From the line that contains "purple circle: (249, 168)" to the end of the entries, copy each line exactly, though the pictures stay out.
=== Section Start ===
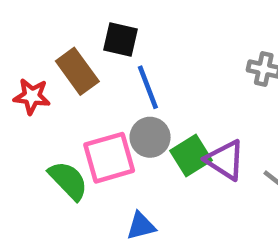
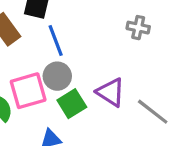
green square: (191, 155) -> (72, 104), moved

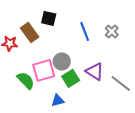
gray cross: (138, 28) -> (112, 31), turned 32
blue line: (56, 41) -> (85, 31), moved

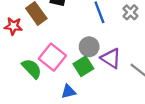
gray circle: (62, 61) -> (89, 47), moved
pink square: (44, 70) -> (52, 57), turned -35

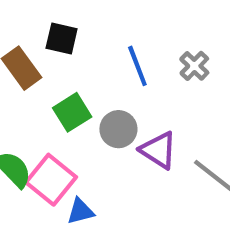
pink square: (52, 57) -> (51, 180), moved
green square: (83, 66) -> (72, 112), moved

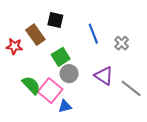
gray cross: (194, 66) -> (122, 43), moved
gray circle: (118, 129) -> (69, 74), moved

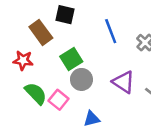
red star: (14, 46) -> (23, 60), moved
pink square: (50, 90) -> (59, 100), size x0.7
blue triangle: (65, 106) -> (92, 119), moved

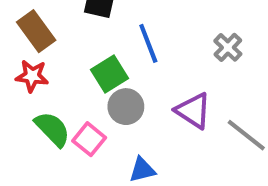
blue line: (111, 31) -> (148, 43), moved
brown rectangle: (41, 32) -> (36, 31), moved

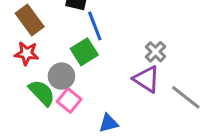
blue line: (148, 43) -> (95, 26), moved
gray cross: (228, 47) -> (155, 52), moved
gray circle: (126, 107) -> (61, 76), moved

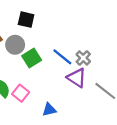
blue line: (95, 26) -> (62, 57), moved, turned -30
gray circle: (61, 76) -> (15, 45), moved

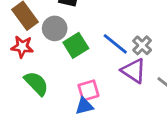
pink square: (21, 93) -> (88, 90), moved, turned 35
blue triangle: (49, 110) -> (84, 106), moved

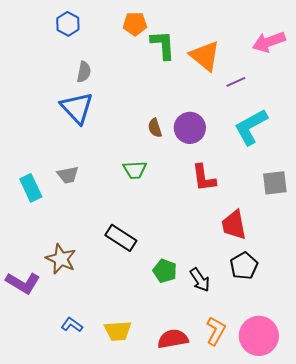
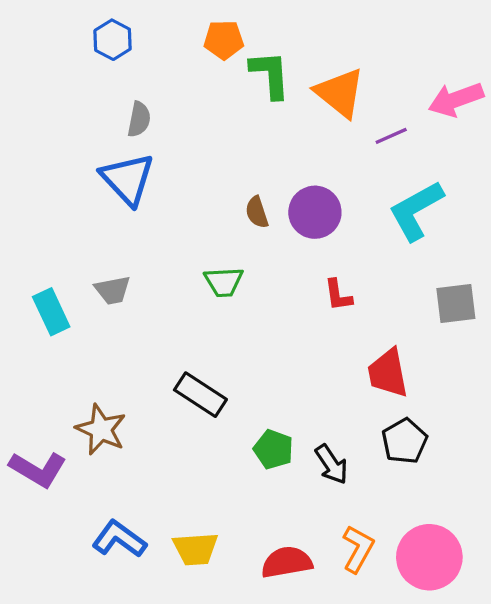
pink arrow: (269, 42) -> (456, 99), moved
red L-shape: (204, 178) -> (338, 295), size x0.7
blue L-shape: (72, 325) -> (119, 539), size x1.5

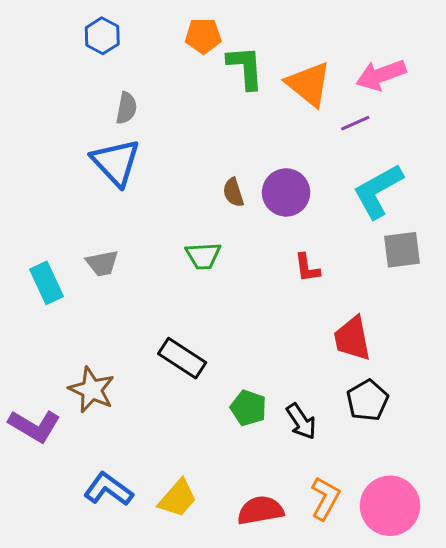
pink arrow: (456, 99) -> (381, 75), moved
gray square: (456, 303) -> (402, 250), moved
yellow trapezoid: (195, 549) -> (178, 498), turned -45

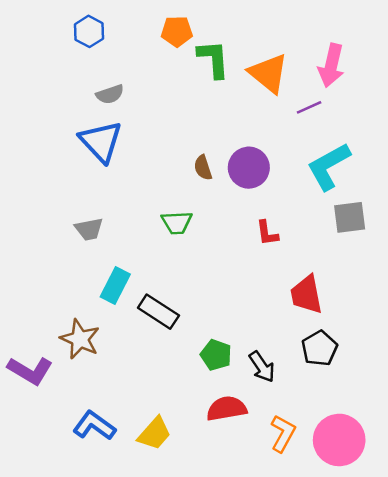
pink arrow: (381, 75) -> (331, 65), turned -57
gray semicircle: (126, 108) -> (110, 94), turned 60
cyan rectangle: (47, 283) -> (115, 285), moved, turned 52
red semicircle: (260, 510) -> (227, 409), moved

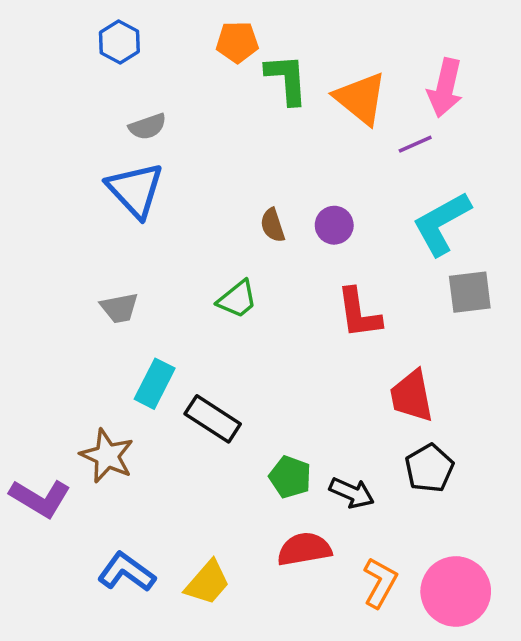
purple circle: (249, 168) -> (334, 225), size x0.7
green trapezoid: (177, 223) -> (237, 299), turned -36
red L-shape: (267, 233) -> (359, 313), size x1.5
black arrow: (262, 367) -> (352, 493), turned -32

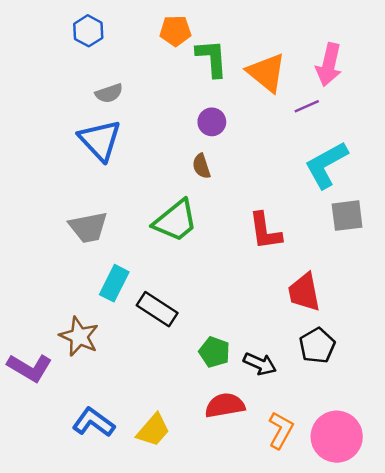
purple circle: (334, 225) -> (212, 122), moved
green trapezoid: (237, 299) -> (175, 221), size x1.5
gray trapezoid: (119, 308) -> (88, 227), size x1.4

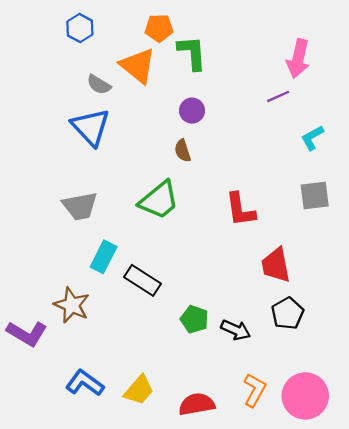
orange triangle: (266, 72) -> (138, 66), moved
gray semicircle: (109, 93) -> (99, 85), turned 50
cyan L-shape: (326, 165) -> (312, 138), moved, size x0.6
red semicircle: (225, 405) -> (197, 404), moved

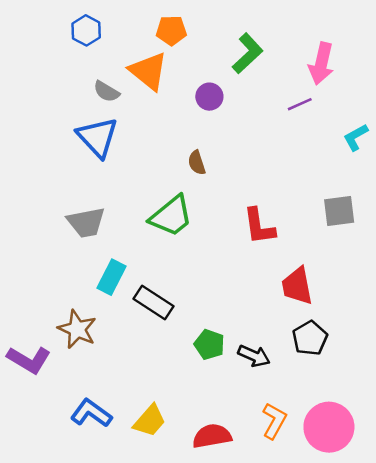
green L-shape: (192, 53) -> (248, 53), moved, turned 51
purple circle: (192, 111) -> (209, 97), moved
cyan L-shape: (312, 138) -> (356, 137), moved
=== Section End ===
Answer below:
purple circle: (249, 168) -> (334, 225), size x0.7
green trapezoid: (177, 223) -> (237, 299), turned -36
red L-shape: (267, 233) -> (359, 313), size x1.5
black arrow: (262, 367) -> (352, 493), turned -32

purple circle: (334, 225) -> (212, 122), moved
green trapezoid: (237, 299) -> (175, 221), size x1.5
gray trapezoid: (119, 308) -> (88, 227), size x1.4

orange triangle: (266, 72) -> (138, 66), moved
gray semicircle: (109, 93) -> (99, 85), turned 50
cyan L-shape: (326, 165) -> (312, 138), moved, size x0.6
red semicircle: (225, 405) -> (197, 404), moved

green L-shape: (192, 53) -> (248, 53), moved, turned 51
purple circle: (192, 111) -> (209, 97), moved
cyan L-shape: (312, 138) -> (356, 137), moved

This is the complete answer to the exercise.